Whether an entry is long or short, retype it exactly.

Collected data entries:
▼▼▼

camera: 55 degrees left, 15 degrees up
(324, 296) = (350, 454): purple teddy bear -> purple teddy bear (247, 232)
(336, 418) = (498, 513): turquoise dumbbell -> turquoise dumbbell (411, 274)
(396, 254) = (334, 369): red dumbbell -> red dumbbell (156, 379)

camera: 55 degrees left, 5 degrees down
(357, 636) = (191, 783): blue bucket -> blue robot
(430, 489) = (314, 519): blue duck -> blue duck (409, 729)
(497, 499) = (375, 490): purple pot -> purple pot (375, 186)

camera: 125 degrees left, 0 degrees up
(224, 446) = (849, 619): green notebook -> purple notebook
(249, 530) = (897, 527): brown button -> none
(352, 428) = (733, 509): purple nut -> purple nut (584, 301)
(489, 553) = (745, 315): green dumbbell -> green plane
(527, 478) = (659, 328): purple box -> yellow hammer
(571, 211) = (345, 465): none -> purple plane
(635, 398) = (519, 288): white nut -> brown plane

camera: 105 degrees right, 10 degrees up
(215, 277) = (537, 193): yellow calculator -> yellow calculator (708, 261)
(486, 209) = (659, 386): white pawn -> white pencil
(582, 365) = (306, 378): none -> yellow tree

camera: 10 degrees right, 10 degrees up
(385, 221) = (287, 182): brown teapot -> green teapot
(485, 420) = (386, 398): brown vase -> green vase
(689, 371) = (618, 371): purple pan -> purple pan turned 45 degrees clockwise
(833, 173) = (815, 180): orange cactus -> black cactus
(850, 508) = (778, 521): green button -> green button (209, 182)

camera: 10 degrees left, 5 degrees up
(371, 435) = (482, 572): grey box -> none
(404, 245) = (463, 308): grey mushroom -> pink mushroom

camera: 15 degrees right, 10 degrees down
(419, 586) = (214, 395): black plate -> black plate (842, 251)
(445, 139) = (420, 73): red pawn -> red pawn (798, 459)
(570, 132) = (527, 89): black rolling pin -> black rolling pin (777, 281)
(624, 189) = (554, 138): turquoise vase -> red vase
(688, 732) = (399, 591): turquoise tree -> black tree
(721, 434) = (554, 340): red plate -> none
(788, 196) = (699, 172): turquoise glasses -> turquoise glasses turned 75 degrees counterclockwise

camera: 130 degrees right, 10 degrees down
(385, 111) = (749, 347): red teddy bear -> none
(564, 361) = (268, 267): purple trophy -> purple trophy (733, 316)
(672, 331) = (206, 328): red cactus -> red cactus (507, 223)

▲▲▲

■ Completed exercise ■
camera: 55 degrees left, 15 degrees up
(324, 296) = (350, 454): purple teddy bear -> purple teddy bear (247, 232)
(336, 418) = (498, 513): turquoise dumbbell -> turquoise dumbbell (411, 274)
(396, 254) = (334, 369): red dumbbell -> red dumbbell (156, 379)

camera: 55 degrees left, 5 degrees down
(357, 636) = (191, 783): blue bucket -> blue robot
(430, 489) = (314, 519): blue duck -> blue duck (409, 729)
(497, 499) = (375, 490): purple pot -> purple pot (375, 186)

camera: 125 degrees left, 0 degrees up
(224, 446) = (849, 619): green notebook -> purple notebook
(249, 530) = (897, 527): brown button -> none
(352, 428) = (733, 509): purple nut -> purple nut (584, 301)
(489, 553) = (745, 315): green dumbbell -> green plane
(527, 478) = (659, 328): purple box -> yellow hammer
(571, 211) = (345, 465): none -> purple plane
(635, 398) = (519, 288): white nut -> brown plane

camera: 105 degrees right, 10 degrees up
(215, 277) = (537, 193): yellow calculator -> yellow calculator (708, 261)
(486, 209) = (659, 386): white pawn -> white pencil
(582, 365) = (306, 378): none -> yellow tree

camera: 10 degrees right, 10 degrees up
(385, 221) = (287, 182): brown teapot -> green teapot
(485, 420) = (386, 398): brown vase -> green vase
(689, 371) = (618, 371): purple pan -> purple pan turned 45 degrees clockwise
(833, 173) = (815, 180): orange cactus -> black cactus
(850, 508) = (778, 521): green button -> green button (209, 182)

camera: 10 degrees left, 5 degrees up
(371, 435) = (482, 572): grey box -> none
(404, 245) = (463, 308): grey mushroom -> pink mushroom

camera: 15 degrees right, 10 degrees down
(419, 586) = (214, 395): black plate -> black plate (842, 251)
(445, 139) = (420, 73): red pawn -> red pawn (798, 459)
(570, 132) = (527, 89): black rolling pin -> black rolling pin (777, 281)
(624, 189) = (554, 138): turquoise vase -> red vase
(688, 732) = (399, 591): turquoise tree -> black tree
(721, 434) = (554, 340): red plate -> none
(788, 196) = (699, 172): turquoise glasses -> turquoise glasses turned 75 degrees counterclockwise

camera: 130 degrees right, 10 degrees down
(385, 111) = (749, 347): red teddy bear -> none
(564, 361) = (268, 267): purple trophy -> purple trophy (733, 316)
(672, 331) = (206, 328): red cactus -> red cactus (507, 223)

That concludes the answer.